[Exercise prompt]
Each line of the data below goes into the copy exactly; pictures do not.

(Data excerpts)
____

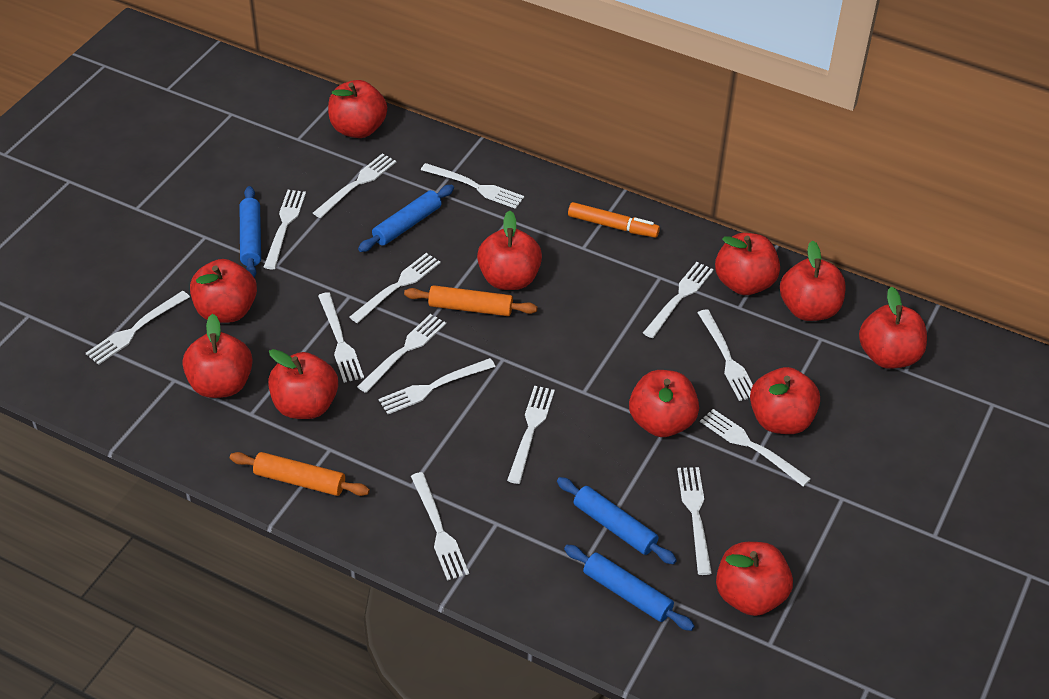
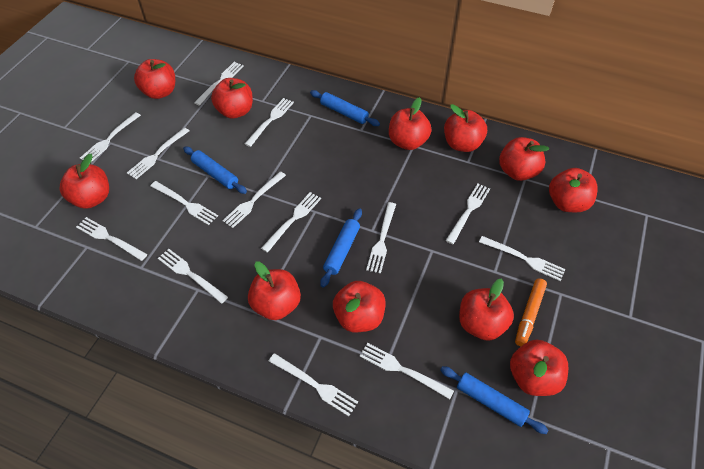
orange rolling pin: 2 -> 0

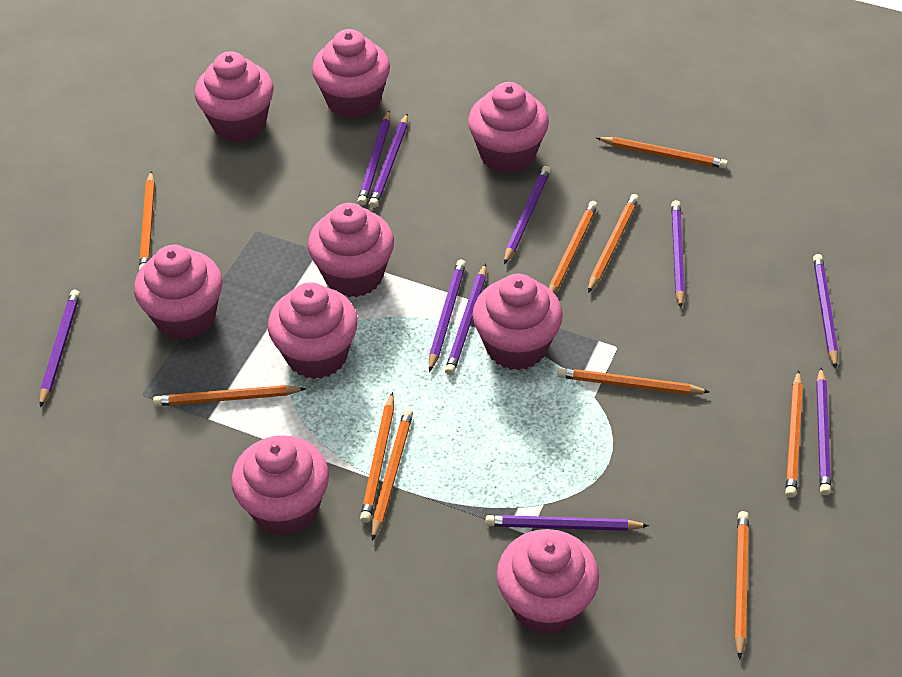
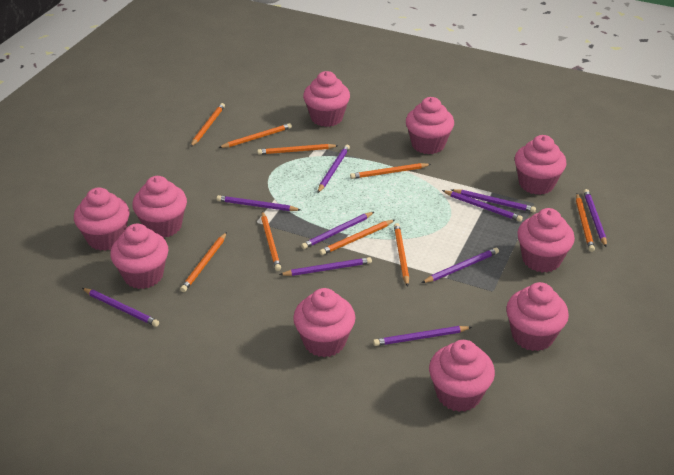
orange pencil: 10 -> 9
pink cupcake: 9 -> 10

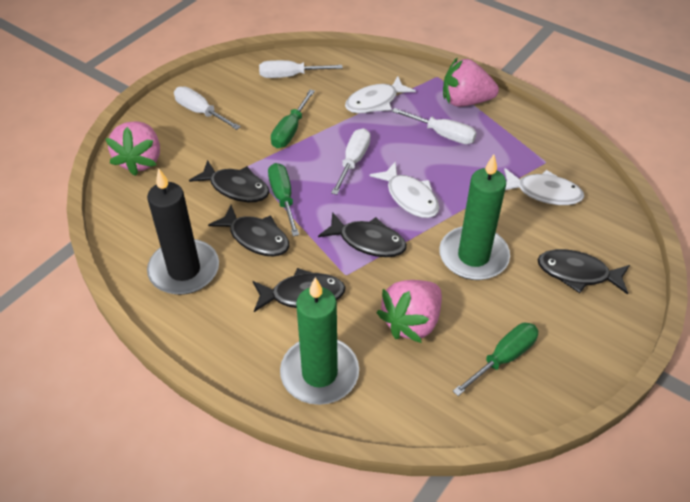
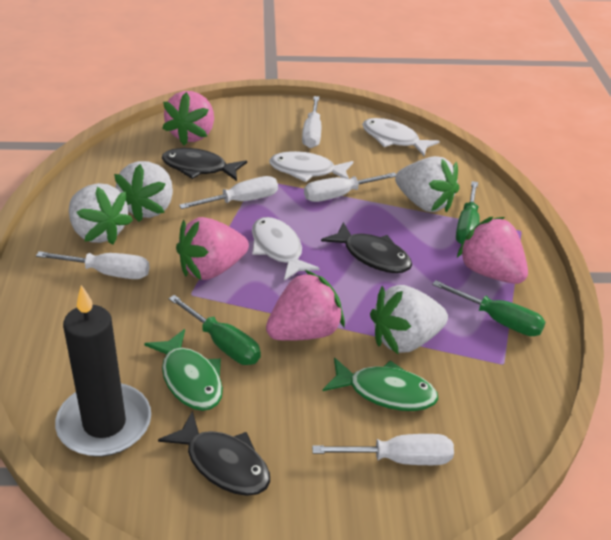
black fish: 5 -> 3
green candle: 2 -> 0
green fish: 0 -> 2
pink strawberry: 3 -> 4
white screwdriver: 4 -> 5
white strawberry: 0 -> 4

____

[Result]
orange rolling pin: 2 -> 0

orange pencil: 10 -> 9
pink cupcake: 9 -> 10

black fish: 5 -> 3
green candle: 2 -> 0
green fish: 0 -> 2
pink strawberry: 3 -> 4
white screwdriver: 4 -> 5
white strawberry: 0 -> 4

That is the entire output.